**How to complete this task:**
Only the text belongs in the copy. Transcribe the data exactly and drop any pictures.

Stored data entries:

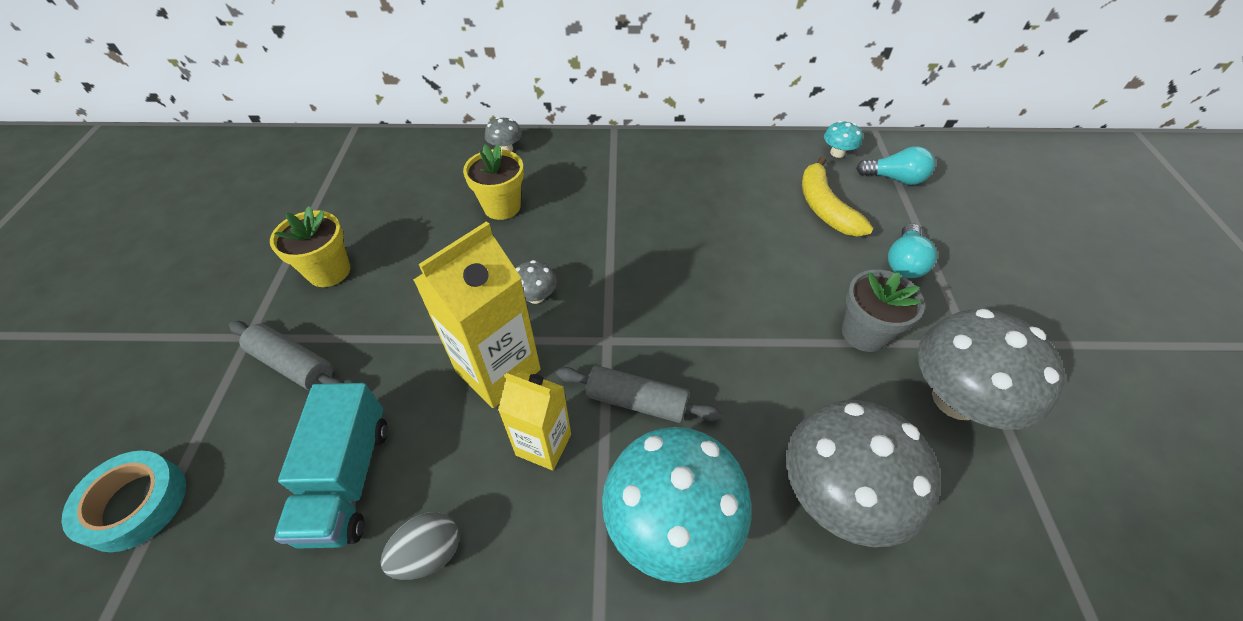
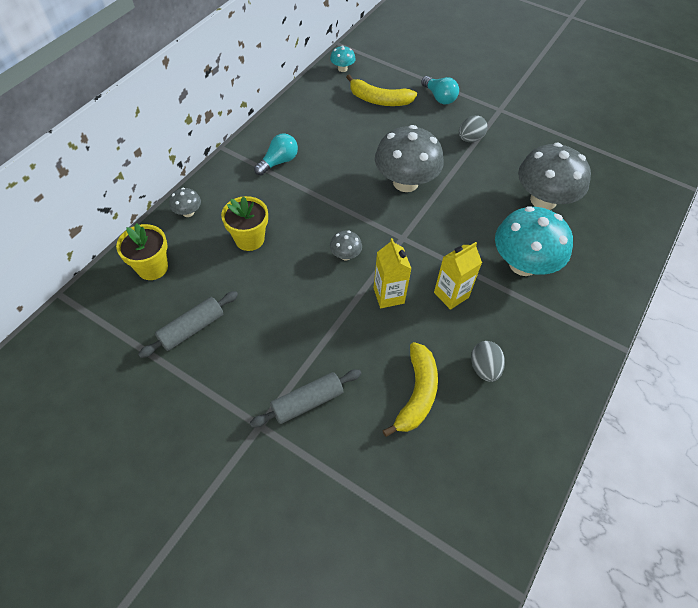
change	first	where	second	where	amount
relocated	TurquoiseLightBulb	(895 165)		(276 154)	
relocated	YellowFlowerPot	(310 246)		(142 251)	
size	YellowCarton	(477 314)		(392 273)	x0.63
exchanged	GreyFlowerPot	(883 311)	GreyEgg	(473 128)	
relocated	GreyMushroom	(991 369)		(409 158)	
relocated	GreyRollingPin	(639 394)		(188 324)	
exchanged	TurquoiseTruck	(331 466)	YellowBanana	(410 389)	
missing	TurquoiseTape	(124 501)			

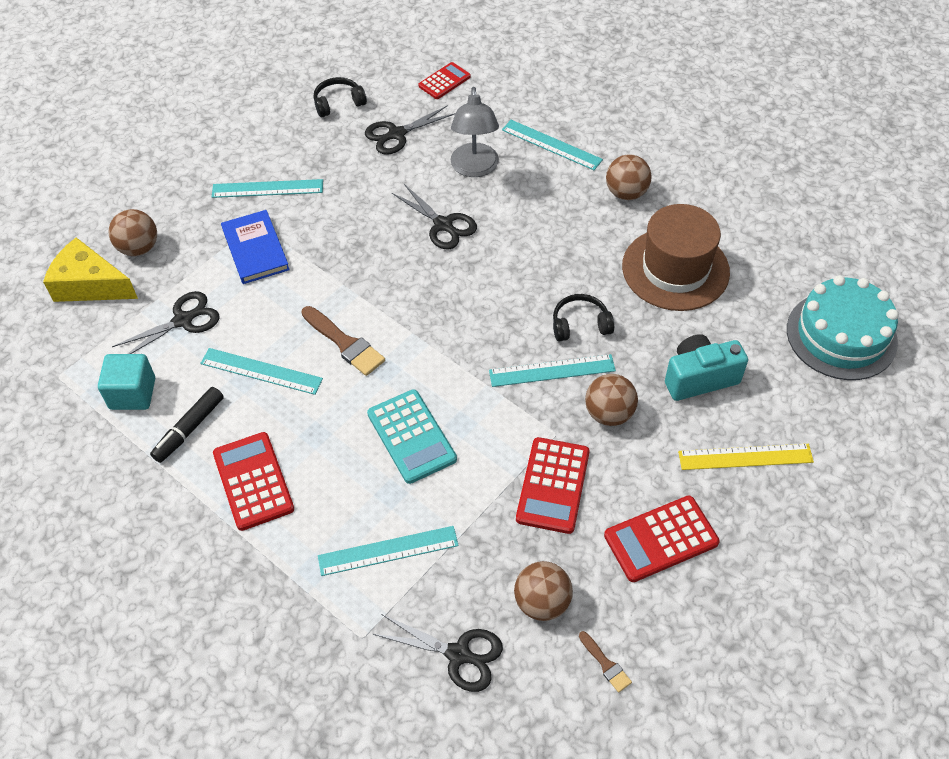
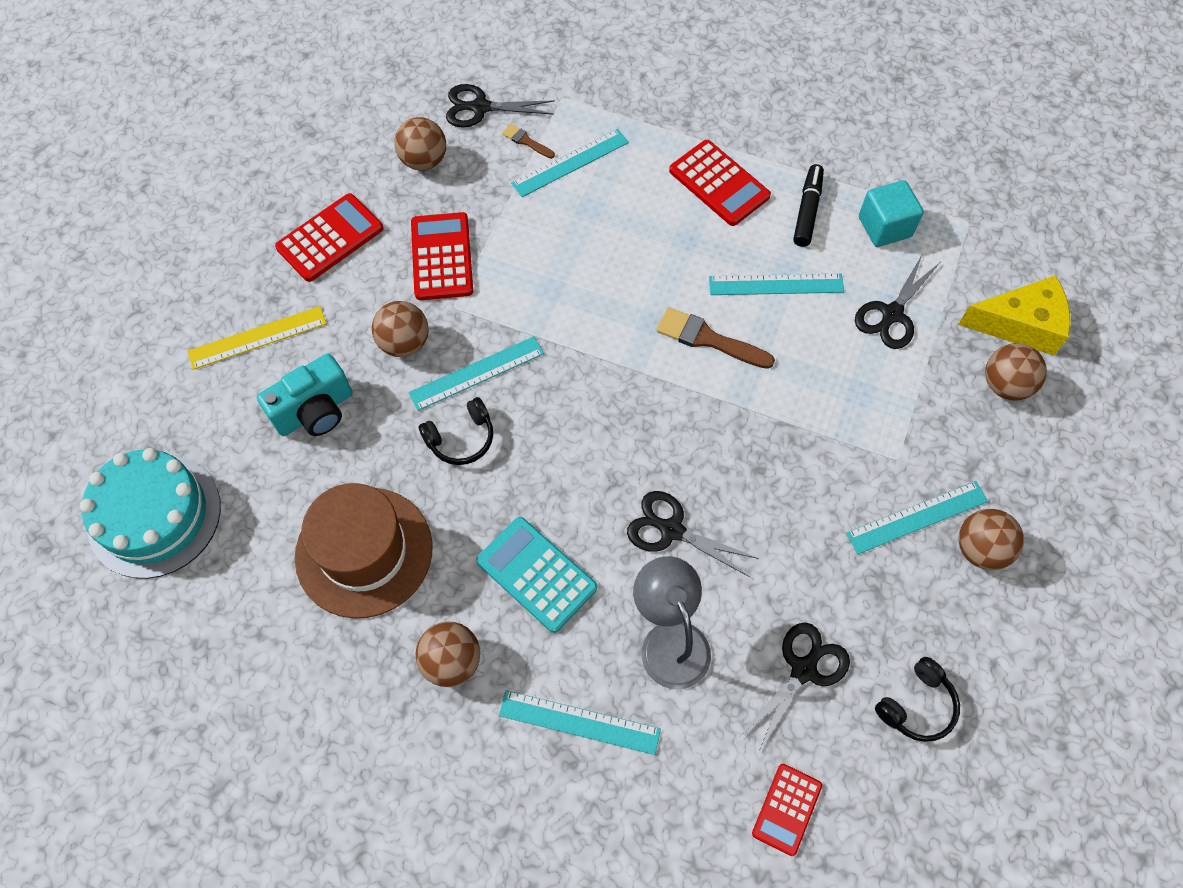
change	first	where	second	where	amount
missing	BlueBook	(255 247)			
relocated	TurquoiseCalculator	(412 436)		(536 575)	
relocated	BrownBrush	(605 662)		(528 141)	
appeared			BrownBall	(991 539)	

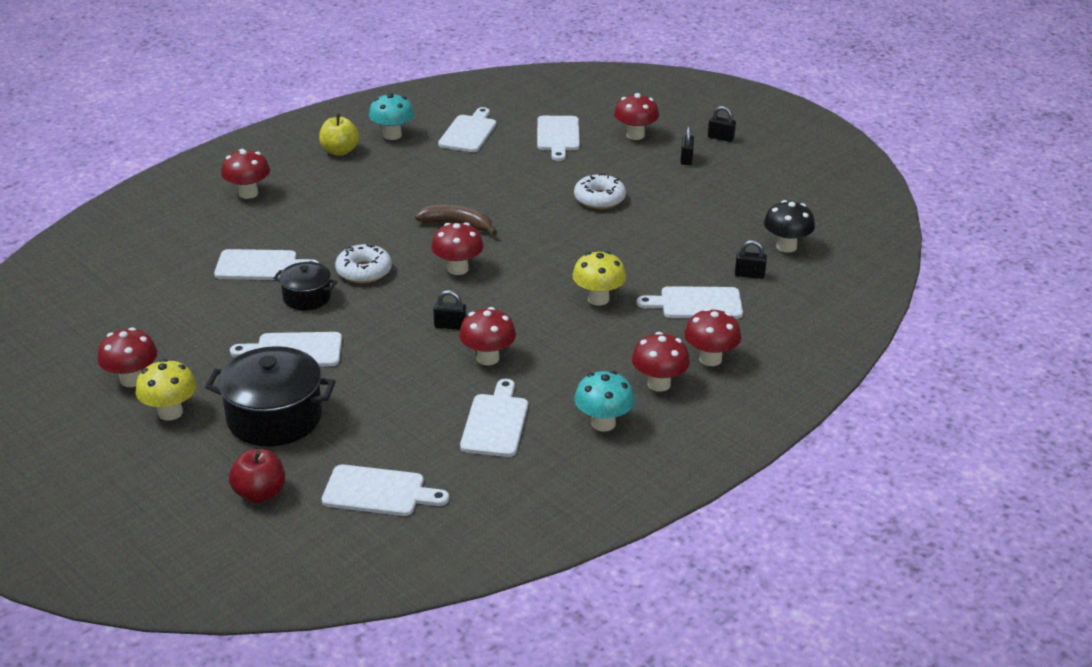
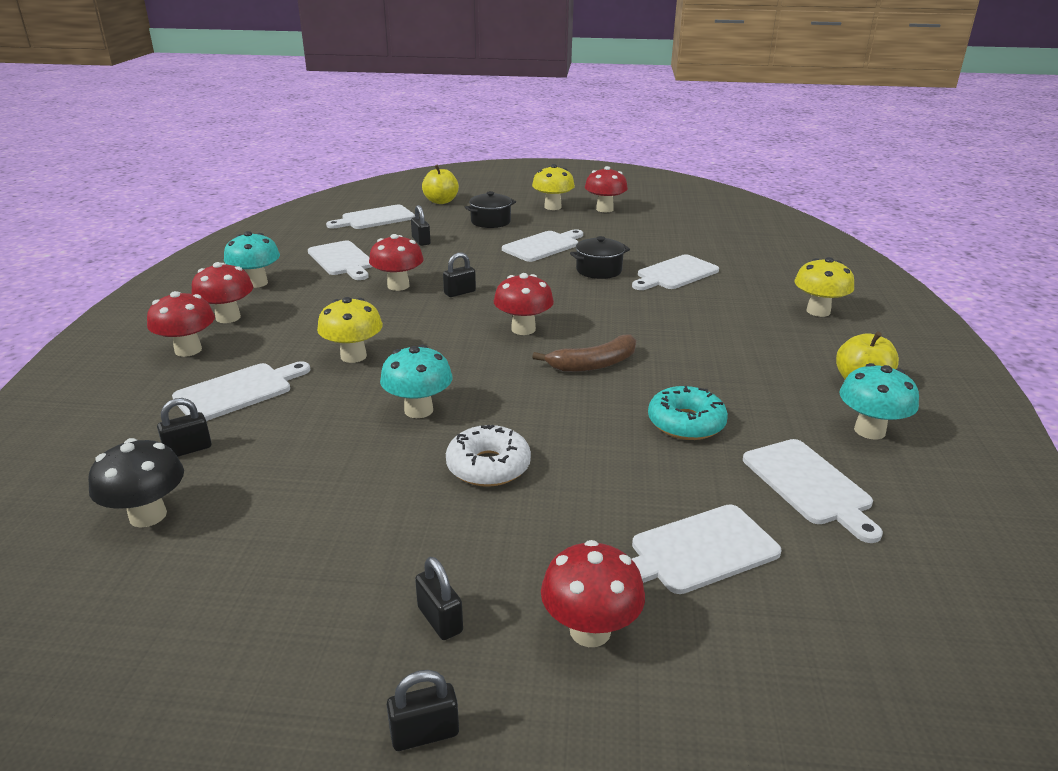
change	first	where	second	where	amount
spun	WhiteCuttingBoard	(558 138)		(706 549)	75 degrees counterclockwise
colour	RedMushroom	(245 174)	YellowMushroom	(824 287)	
missing	WhiteDonut	(363 263)			
size	BlackPot	(270 396)		(490 209)	x0.57
colour	RedApple	(257 476)	YellowApple	(440 184)	
appeared			BlackPadlock	(421 225)	
appeared			TurquoiseMushroom	(416 381)	
appeared			TurquoiseDonut	(688 413)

**Solution:**
change	first	where	second	where	amount
relocated	TurquoiseLightBulb	(895 165)		(276 154)	
relocated	YellowFlowerPot	(310 246)		(142 251)	
size	YellowCarton	(477 314)		(392 273)	x0.63
exchanged	GreyFlowerPot	(883 311)	GreyEgg	(473 128)	
relocated	GreyMushroom	(991 369)		(409 158)	
relocated	GreyRollingPin	(639 394)		(188 324)	
exchanged	TurquoiseTruck	(331 466)	YellowBanana	(410 389)	
missing	TurquoiseTape	(124 501)			

change	first	where	second	where	amount
missing	BlueBook	(255 247)			
relocated	TurquoiseCalculator	(412 436)		(536 575)	
relocated	BrownBrush	(605 662)		(528 141)	
appeared			BrownBall	(991 539)	

change	first	where	second	where	amount
spun	WhiteCuttingBoard	(558 138)		(706 549)	75 degrees counterclockwise
colour	RedMushroom	(245 174)	YellowMushroom	(824 287)	
missing	WhiteDonut	(363 263)			
size	BlackPot	(270 396)		(490 209)	x0.57
colour	RedApple	(257 476)	YellowApple	(440 184)	
appeared			BlackPadlock	(421 225)	
appeared			TurquoiseMushroom	(416 381)	
appeared			TurquoiseDonut	(688 413)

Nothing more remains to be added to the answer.